Your objective.
Each line from the one that holds "[(0,229),(10,231),(13,206),(0,204),(0,229)]" to the end of the records is to be retyped exactly. Pictures are not part of the copy.

Record set START

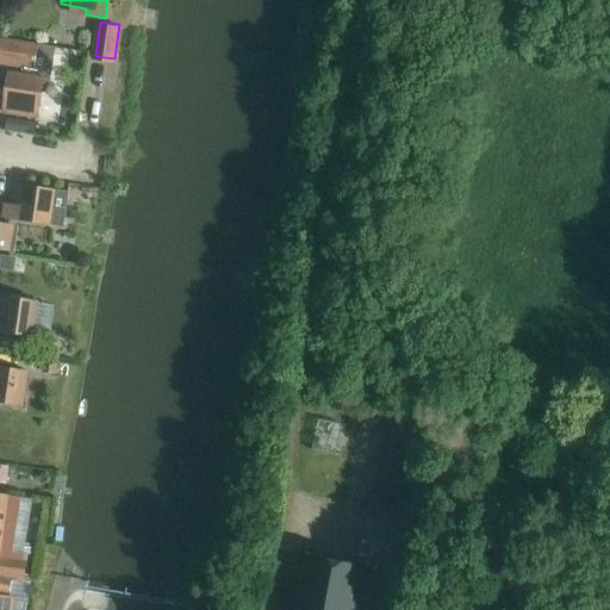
[(0,66),(23,68),(22,74),(11,73),(5,106),(19,109),(18,116),(37,119),(43,81),(50,82),(56,49),(37,45),(0,39),(0,66)]
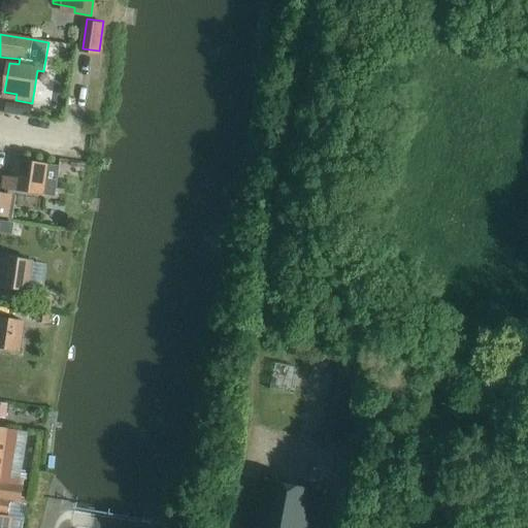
[(2,175),(0,190),(7,191),(9,191),(44,196),(56,198),(60,167),(48,166),(22,162),(12,161),(9,176),(2,175)]
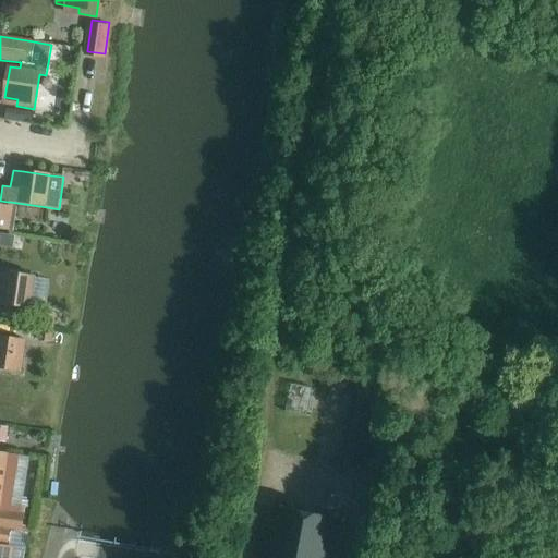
[(0,229),(10,231),(13,206),(0,204),(0,229)]
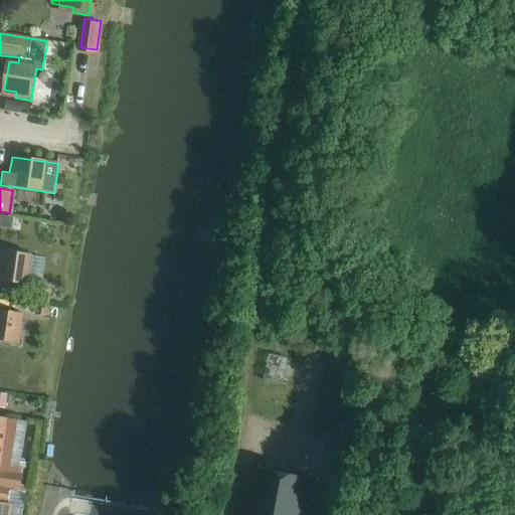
[(27,283),(31,254),(0,249),(0,263),(5,265),(2,279),(27,283)]
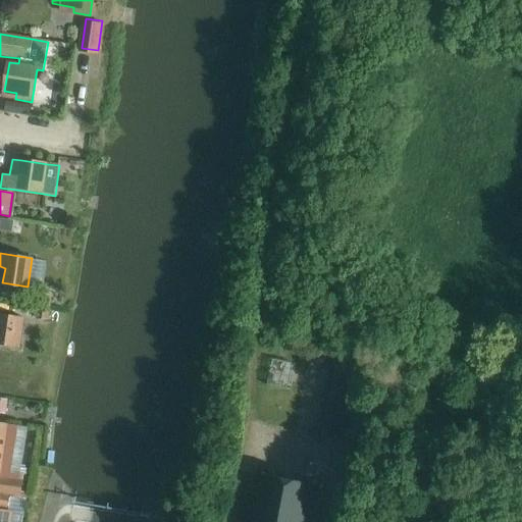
[(41,291),(39,306),(50,307),(52,293),(41,291)]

Record set END

Exercise response.
[(0,229),(10,231),(13,206),(0,204),(0,229)]
[(27,283),(31,254),(0,249),(0,263),(5,265),(2,279),(27,283)]
[(41,291),(39,306),(50,307),(52,293),(41,291)]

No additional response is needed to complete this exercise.